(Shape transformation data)
━━━━━━━━━━

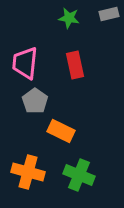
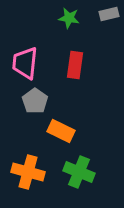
red rectangle: rotated 20 degrees clockwise
green cross: moved 3 px up
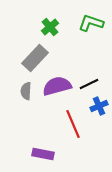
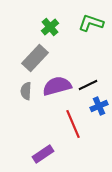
black line: moved 1 px left, 1 px down
purple rectangle: rotated 45 degrees counterclockwise
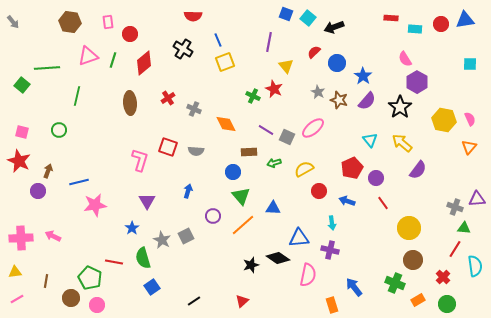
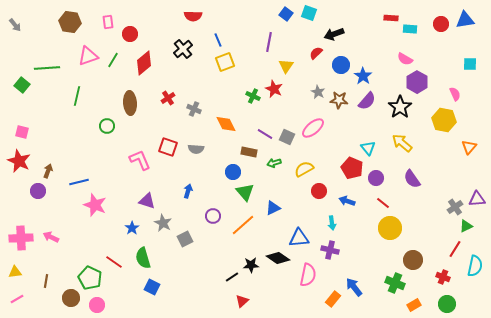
blue square at (286, 14): rotated 16 degrees clockwise
cyan square at (308, 18): moved 1 px right, 5 px up; rotated 21 degrees counterclockwise
gray arrow at (13, 22): moved 2 px right, 3 px down
black arrow at (334, 27): moved 7 px down
cyan rectangle at (415, 29): moved 5 px left
black cross at (183, 49): rotated 18 degrees clockwise
red semicircle at (314, 52): moved 2 px right, 1 px down
pink semicircle at (405, 59): rotated 28 degrees counterclockwise
green line at (113, 60): rotated 14 degrees clockwise
blue circle at (337, 63): moved 4 px right, 2 px down
yellow triangle at (286, 66): rotated 14 degrees clockwise
brown star at (339, 100): rotated 12 degrees counterclockwise
pink semicircle at (470, 119): moved 15 px left, 25 px up
green circle at (59, 130): moved 48 px right, 4 px up
purple line at (266, 130): moved 1 px left, 4 px down
cyan triangle at (370, 140): moved 2 px left, 8 px down
gray semicircle at (196, 151): moved 2 px up
brown rectangle at (249, 152): rotated 14 degrees clockwise
pink L-shape at (140, 160): rotated 40 degrees counterclockwise
red pentagon at (352, 168): rotated 25 degrees counterclockwise
purple semicircle at (418, 170): moved 6 px left, 9 px down; rotated 108 degrees clockwise
green triangle at (241, 196): moved 4 px right, 4 px up
purple triangle at (147, 201): rotated 42 degrees counterclockwise
red line at (383, 203): rotated 16 degrees counterclockwise
pink star at (95, 205): rotated 30 degrees clockwise
gray cross at (455, 207): rotated 35 degrees clockwise
blue triangle at (273, 208): rotated 28 degrees counterclockwise
yellow circle at (409, 228): moved 19 px left
green triangle at (464, 228): moved 2 px right, 2 px up; rotated 32 degrees counterclockwise
pink arrow at (53, 236): moved 2 px left, 1 px down
gray square at (186, 236): moved 1 px left, 3 px down
gray star at (162, 240): moved 1 px right, 17 px up
red line at (114, 262): rotated 24 degrees clockwise
black star at (251, 265): rotated 14 degrees clockwise
cyan semicircle at (475, 266): rotated 20 degrees clockwise
red cross at (443, 277): rotated 24 degrees counterclockwise
blue square at (152, 287): rotated 28 degrees counterclockwise
orange rectangle at (418, 300): moved 4 px left, 5 px down
black line at (194, 301): moved 38 px right, 24 px up
orange rectangle at (332, 305): moved 1 px right, 6 px up; rotated 56 degrees clockwise
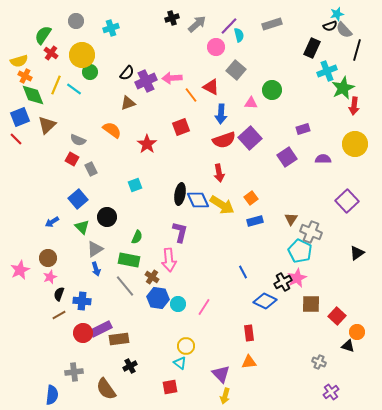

━━━━━━━━━━

An answer is complete only when it holds every line above containing the string "rectangle".

Result of this exercise:
red rectangle: rotated 20 degrees clockwise
purple rectangle: rotated 45 degrees counterclockwise
cyan rectangle at (415, 29): moved 5 px left
brown rectangle at (249, 152): rotated 14 degrees clockwise
orange rectangle at (418, 300): moved 4 px left, 5 px down
orange rectangle at (332, 305): moved 1 px right, 6 px up; rotated 56 degrees clockwise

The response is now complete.